YOUR GOAL
Extract every line between the one with "pink hat: 8 -> 9" and the end of the entries, both included, word for word and free of pictures.

[Colored item counts]
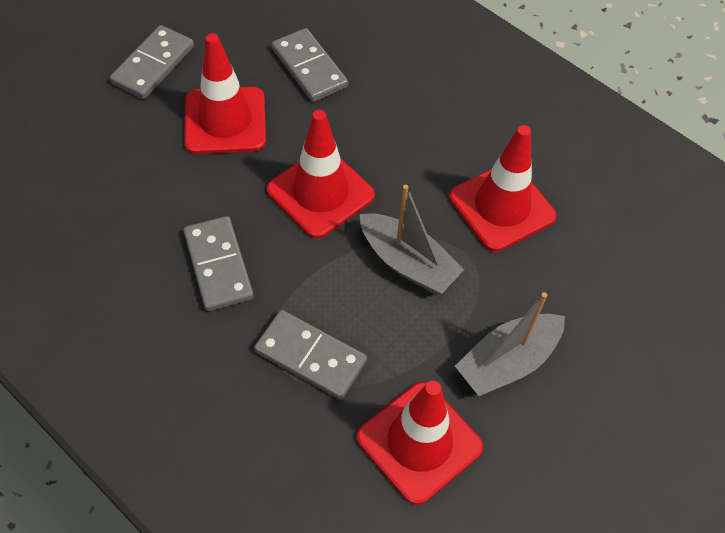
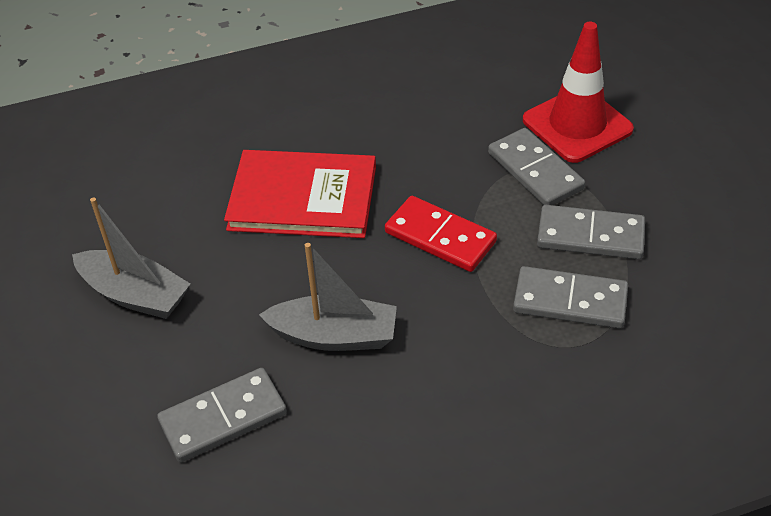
red book: 0 -> 1
red domino: 0 -> 1
red traffic cone: 4 -> 1

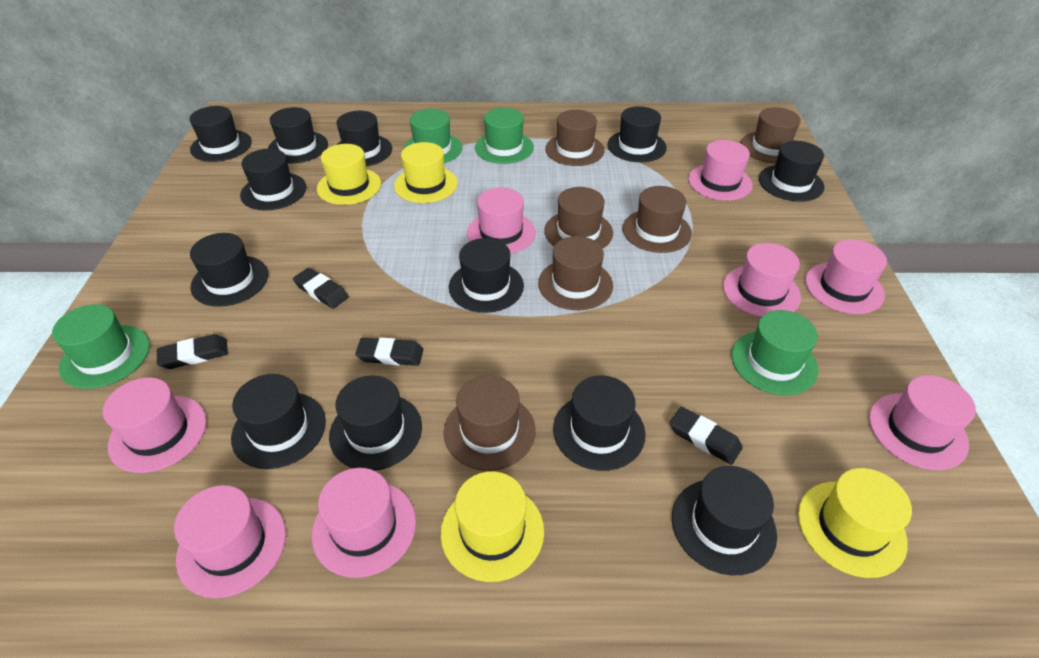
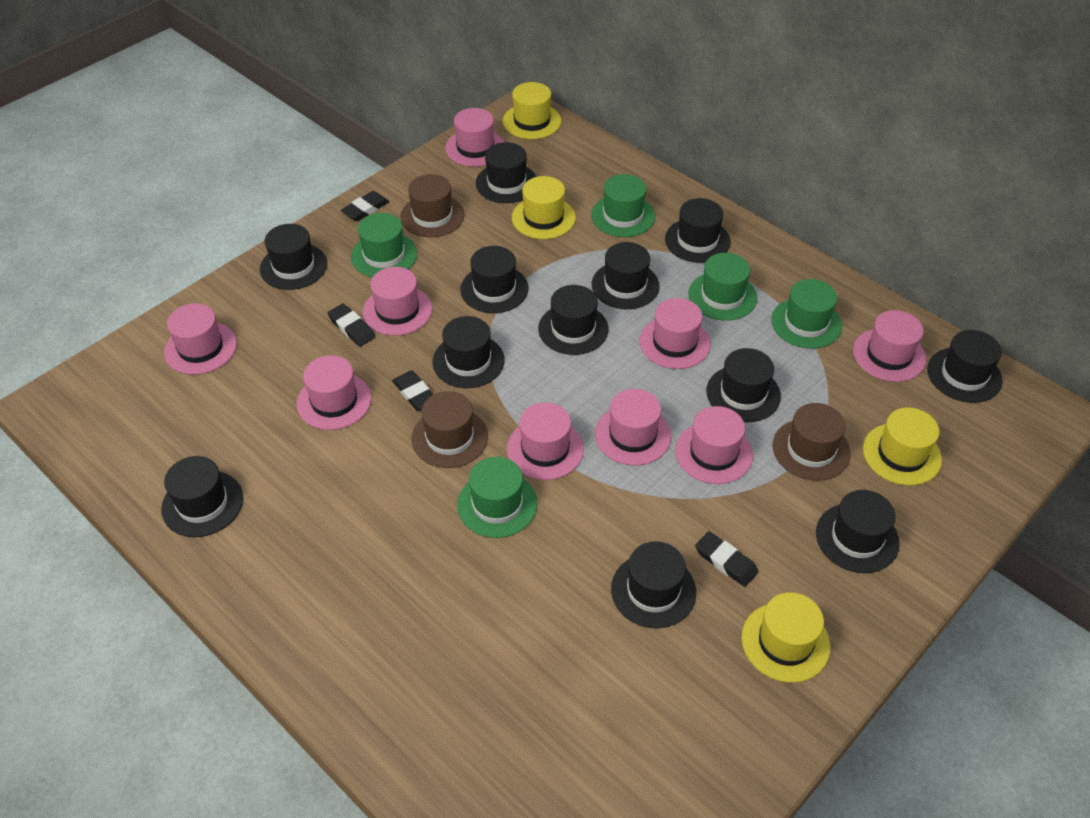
brown hat: 6 -> 3
green hat: 4 -> 5
pink hat: 8 -> 9

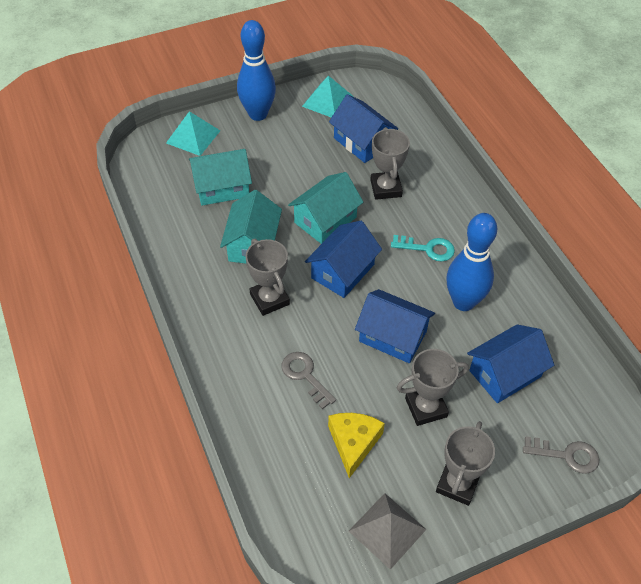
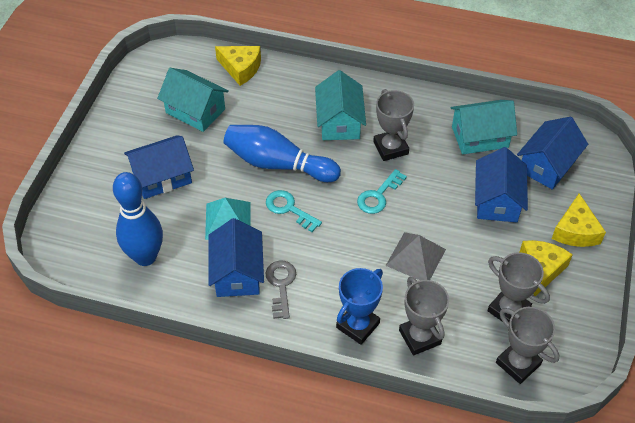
blue trophy: 0 -> 1
grey key: 2 -> 1
turquoise key: 1 -> 2
turquoise pyramid: 2 -> 1
yellow cheese: 1 -> 3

PROBLEM SOLUTION
pink hat: 8 -> 9

blue trophy: 0 -> 1
grey key: 2 -> 1
turquoise key: 1 -> 2
turquoise pyramid: 2 -> 1
yellow cheese: 1 -> 3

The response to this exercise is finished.